Find the line in the entries below that contains "none -> yellow tile I6 level 1". Repeat it exactly, and every line after it through the line that contains "none -> purple brick B14 level 1".

Provided records:
>>>>

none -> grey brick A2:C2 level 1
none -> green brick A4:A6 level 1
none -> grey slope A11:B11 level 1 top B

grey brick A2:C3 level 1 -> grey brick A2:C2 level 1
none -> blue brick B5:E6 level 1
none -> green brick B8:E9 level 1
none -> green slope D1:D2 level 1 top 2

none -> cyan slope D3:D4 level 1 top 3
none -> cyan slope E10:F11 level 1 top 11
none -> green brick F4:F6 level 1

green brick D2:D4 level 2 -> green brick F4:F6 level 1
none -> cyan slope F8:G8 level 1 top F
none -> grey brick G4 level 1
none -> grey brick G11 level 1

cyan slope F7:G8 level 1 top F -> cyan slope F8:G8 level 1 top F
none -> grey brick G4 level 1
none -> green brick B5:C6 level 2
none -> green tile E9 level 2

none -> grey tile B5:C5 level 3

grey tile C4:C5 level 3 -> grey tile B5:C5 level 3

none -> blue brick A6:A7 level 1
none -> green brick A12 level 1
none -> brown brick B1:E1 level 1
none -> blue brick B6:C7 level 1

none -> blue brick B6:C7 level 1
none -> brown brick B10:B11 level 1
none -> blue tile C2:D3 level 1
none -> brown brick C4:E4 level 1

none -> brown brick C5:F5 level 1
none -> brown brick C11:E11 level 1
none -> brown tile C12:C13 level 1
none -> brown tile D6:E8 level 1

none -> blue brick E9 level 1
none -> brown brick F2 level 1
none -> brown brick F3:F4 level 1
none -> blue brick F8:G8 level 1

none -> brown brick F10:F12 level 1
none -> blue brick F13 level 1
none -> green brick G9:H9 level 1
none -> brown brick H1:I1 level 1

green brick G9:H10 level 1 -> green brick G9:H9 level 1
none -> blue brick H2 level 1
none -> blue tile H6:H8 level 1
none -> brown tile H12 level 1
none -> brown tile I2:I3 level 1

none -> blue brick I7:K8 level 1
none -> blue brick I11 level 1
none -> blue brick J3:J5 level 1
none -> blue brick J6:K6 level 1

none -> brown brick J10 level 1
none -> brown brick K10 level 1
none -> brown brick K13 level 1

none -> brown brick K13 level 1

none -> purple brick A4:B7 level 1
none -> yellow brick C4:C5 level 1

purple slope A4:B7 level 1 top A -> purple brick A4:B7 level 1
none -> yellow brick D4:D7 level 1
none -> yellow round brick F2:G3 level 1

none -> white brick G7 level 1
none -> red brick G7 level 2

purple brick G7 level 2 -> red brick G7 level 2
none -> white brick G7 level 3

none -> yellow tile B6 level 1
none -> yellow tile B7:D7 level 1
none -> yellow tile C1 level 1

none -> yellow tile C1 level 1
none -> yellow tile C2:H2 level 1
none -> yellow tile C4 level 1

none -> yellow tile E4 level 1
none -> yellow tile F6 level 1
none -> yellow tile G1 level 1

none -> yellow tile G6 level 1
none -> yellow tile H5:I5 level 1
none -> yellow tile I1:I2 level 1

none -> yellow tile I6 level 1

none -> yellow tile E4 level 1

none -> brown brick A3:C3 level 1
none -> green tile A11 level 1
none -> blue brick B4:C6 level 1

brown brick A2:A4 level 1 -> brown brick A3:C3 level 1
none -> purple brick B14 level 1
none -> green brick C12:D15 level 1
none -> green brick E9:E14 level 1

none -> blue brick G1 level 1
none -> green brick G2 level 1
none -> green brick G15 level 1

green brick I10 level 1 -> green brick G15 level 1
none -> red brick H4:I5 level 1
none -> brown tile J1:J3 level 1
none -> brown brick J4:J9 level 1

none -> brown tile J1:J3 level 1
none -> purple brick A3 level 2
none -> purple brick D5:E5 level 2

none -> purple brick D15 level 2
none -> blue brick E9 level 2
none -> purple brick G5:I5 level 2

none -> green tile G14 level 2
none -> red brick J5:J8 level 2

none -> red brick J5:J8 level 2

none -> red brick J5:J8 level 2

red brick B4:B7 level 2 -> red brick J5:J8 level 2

<<<<

Answer to the problem:
none -> yellow tile I6 level 1

none -> yellow tile E4 level 1

none -> brown brick A3:C3 level 1
none -> green tile A11 level 1
none -> blue brick B4:C6 level 1

brown brick A2:A4 level 1 -> brown brick A3:C3 level 1
none -> purple brick B14 level 1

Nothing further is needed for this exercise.